**Work required:** The data that follows must be transcribed in full and exactly, minus the pictures.
= = =
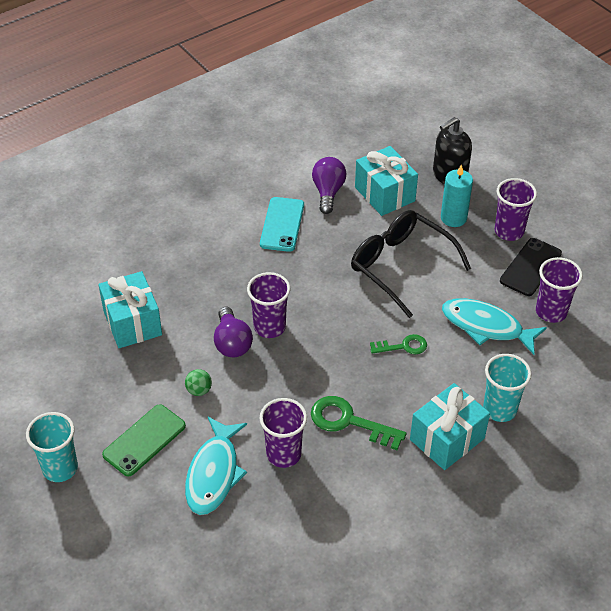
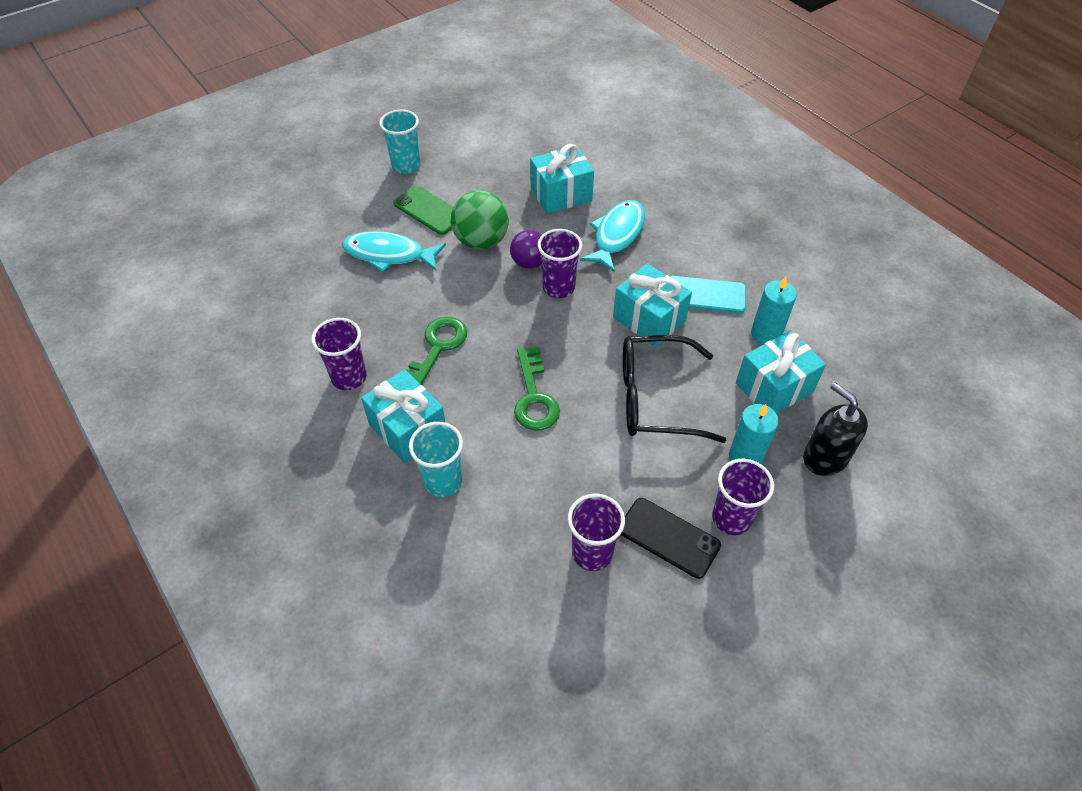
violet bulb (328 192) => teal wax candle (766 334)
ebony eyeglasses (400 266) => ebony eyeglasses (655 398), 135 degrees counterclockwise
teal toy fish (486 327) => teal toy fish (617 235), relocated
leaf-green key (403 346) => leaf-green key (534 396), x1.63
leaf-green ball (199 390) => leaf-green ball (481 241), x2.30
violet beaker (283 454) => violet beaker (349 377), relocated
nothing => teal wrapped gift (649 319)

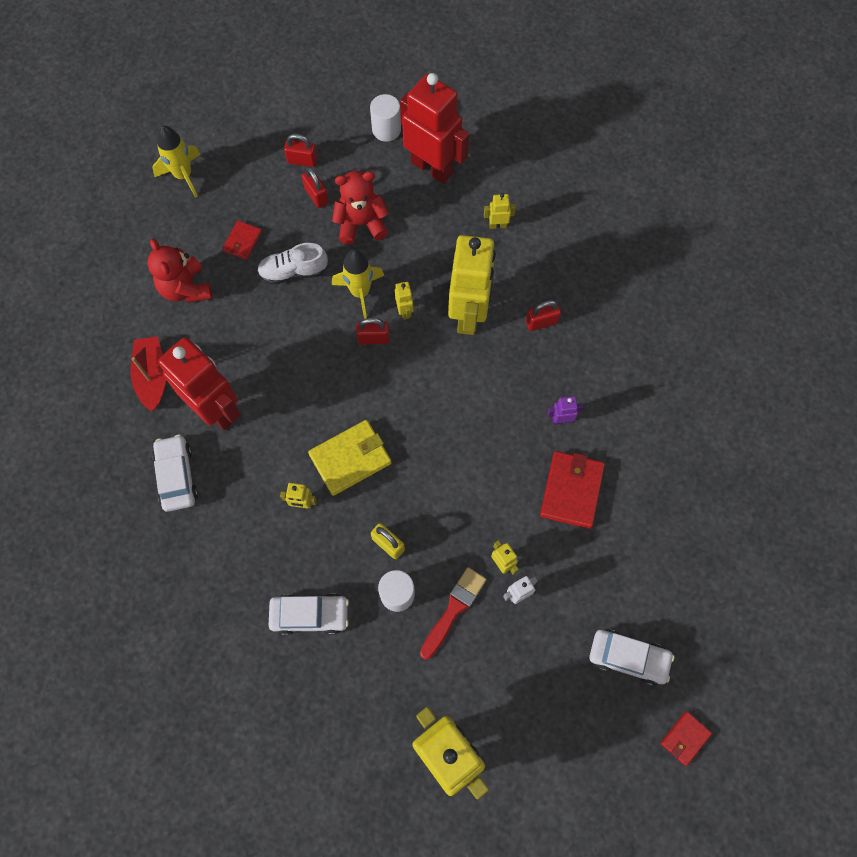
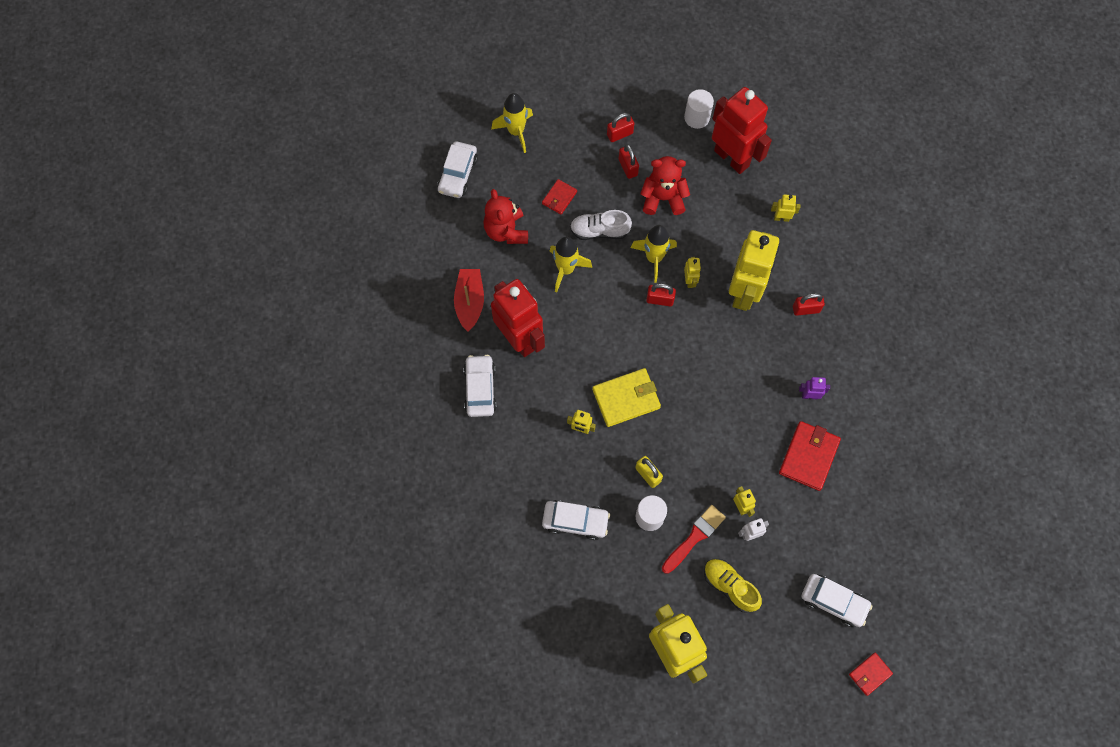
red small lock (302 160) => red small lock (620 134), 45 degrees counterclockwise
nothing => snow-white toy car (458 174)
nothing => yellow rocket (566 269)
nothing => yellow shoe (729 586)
= = =
**Problem solution:**
violet bulb (328 192) => teal wax candle (766 334)
ebony eyeglasses (400 266) => ebony eyeglasses (655 398), 135 degrees counterclockwise
teal toy fish (486 327) => teal toy fish (617 235), relocated
leaf-green key (403 346) => leaf-green key (534 396), x1.63
leaf-green ball (199 390) => leaf-green ball (481 241), x2.30
violet beaker (283 454) => violet beaker (349 377), relocated
nothing => teal wrapped gift (649 319)

red small lock (302 160) => red small lock (620 134), 45 degrees counterclockwise
nothing => snow-white toy car (458 174)
nothing => yellow rocket (566 269)
nothing => yellow shoe (729 586)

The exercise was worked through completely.